== Entries shown ==
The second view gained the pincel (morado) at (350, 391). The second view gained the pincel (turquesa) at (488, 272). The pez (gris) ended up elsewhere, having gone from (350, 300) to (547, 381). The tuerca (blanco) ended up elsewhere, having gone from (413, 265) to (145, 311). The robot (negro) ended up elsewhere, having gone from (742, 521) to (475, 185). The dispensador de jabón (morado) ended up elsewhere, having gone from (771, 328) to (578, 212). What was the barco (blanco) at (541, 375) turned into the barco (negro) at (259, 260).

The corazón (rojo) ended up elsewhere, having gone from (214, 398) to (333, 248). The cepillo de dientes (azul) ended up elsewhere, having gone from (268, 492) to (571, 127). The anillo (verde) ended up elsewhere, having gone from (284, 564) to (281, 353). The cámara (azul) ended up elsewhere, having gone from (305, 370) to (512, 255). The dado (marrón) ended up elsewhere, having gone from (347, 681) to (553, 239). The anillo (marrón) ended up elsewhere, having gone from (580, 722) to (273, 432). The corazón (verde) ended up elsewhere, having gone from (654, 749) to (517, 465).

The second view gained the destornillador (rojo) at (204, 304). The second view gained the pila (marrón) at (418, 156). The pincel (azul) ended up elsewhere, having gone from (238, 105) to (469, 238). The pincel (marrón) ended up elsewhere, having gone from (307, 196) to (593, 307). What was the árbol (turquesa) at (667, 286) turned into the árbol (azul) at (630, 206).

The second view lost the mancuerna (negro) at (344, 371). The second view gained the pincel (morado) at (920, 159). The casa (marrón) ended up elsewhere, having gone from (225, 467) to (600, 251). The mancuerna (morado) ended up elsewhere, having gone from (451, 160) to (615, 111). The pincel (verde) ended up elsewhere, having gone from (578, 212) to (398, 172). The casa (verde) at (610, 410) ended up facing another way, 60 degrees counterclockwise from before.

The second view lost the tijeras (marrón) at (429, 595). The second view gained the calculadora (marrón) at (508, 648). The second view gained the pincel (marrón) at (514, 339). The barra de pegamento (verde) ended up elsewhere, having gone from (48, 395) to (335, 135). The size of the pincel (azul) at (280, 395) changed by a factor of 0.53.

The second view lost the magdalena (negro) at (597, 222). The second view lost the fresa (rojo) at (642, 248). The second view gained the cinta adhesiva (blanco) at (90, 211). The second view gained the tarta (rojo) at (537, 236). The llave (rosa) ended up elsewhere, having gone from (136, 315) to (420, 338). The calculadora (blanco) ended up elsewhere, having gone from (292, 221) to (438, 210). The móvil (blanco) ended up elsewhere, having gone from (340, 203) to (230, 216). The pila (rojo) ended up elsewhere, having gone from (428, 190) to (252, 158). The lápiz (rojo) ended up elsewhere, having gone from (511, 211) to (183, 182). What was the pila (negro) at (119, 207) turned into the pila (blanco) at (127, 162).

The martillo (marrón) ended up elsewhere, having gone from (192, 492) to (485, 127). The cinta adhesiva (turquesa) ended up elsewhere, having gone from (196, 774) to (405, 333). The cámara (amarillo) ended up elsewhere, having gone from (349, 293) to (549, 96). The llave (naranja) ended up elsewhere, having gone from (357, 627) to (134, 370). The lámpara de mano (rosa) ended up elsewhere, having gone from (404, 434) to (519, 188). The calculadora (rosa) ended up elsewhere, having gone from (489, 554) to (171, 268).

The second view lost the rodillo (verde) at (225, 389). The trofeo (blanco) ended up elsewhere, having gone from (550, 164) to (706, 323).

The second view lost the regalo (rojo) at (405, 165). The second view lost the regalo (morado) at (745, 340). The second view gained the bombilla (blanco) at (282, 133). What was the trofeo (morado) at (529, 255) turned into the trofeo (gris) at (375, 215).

== Directions ==
Give a word-for-word restatement of every record.

== Answer to the problem ==
The second view gained the pincel (morado) at (350, 391). The second view gained the pincel (turquesa) at (488, 272). The pez (gris) ended up elsewhere, having gone from (350, 300) to (547, 381). The tuerca (blanco) ended up elsewhere, having gone from (413, 265) to (145, 311). The robot (negro) ended up elsewhere, having gone from (742, 521) to (475, 185). The dispensador de jabón (morado) ended up elsewhere, having gone from (771, 328) to (578, 212). What was the barco (blanco) at (541, 375) turned into the barco (negro) at (259, 260).

The corazón (rojo) ended up elsewhere, having gone from (214, 398) to (333, 248). The cepillo de dientes (azul) ended up elsewhere, having gone from (268, 492) to (571, 127). The anillo (verde) ended up elsewhere, having gone from (284, 564) to (281, 353). The cámara (azul) ended up elsewhere, having gone from (305, 370) to (512, 255). The dado (marrón) ended up elsewhere, having gone from (347, 681) to (553, 239). The anillo (marrón) ended up elsewhere, having gone from (580, 722) to (273, 432). The corazón (verde) ended up elsewhere, having gone from (654, 749) to (517, 465).

The second view gained the destornillador (rojo) at (204, 304). The second view gained the pila (marrón) at (418, 156). The pincel (azul) ended up elsewhere, having gone from (238, 105) to (469, 238). The pincel (marrón) ended up elsewhere, having gone from (307, 196) to (593, 307). What was the árbol (turquesa) at (667, 286) turned into the árbol (azul) at (630, 206).

The second view lost the mancuerna (negro) at (344, 371). The second view gained the pincel (morado) at (920, 159). The casa (marrón) ended up elsewhere, having gone from (225, 467) to (600, 251). The mancuerna (morado) ended up elsewhere, having gone from (451, 160) to (615, 111). The pincel (verde) ended up elsewhere, having gone from (578, 212) to (398, 172). The casa (verde) at (610, 410) ended up facing another way, 60 degrees counterclockwise from before.

The second view lost the tijeras (marrón) at (429, 595). The second view gained the calculadora (marrón) at (508, 648). The second view gained the pincel (marrón) at (514, 339). The barra de pegamento (verde) ended up elsewhere, having gone from (48, 395) to (335, 135). The size of the pincel (azul) at (280, 395) changed by a factor of 0.53.

The second view lost the magdalena (negro) at (597, 222). The second view lost the fresa (rojo) at (642, 248). The second view gained the cinta adhesiva (blanco) at (90, 211). The second view gained the tarta (rojo) at (537, 236). The llave (rosa) ended up elsewhere, having gone from (136, 315) to (420, 338). The calculadora (blanco) ended up elsewhere, having gone from (292, 221) to (438, 210). The móvil (blanco) ended up elsewhere, having gone from (340, 203) to (230, 216). The pila (rojo) ended up elsewhere, having gone from (428, 190) to (252, 158). The lápiz (rojo) ended up elsewhere, having gone from (511, 211) to (183, 182). What was the pila (negro) at (119, 207) turned into the pila (blanco) at (127, 162).

The martillo (marrón) ended up elsewhere, having gone from (192, 492) to (485, 127). The cinta adhesiva (turquesa) ended up elsewhere, having gone from (196, 774) to (405, 333). The cámara (amarillo) ended up elsewhere, having gone from (349, 293) to (549, 96). The llave (naranja) ended up elsewhere, having gone from (357, 627) to (134, 370). The lámpara de mano (rosa) ended up elsewhere, having gone from (404, 434) to (519, 188). The calculadora (rosa) ended up elsewhere, having gone from (489, 554) to (171, 268).

The second view lost the rodillo (verde) at (225, 389). The trofeo (blanco) ended up elsewhere, having gone from (550, 164) to (706, 323).

The second view lost the regalo (rojo) at (405, 165). The second view lost the regalo (morado) at (745, 340). The second view gained the bombilla (blanco) at (282, 133). What was the trofeo (morado) at (529, 255) turned into the trofeo (gris) at (375, 215).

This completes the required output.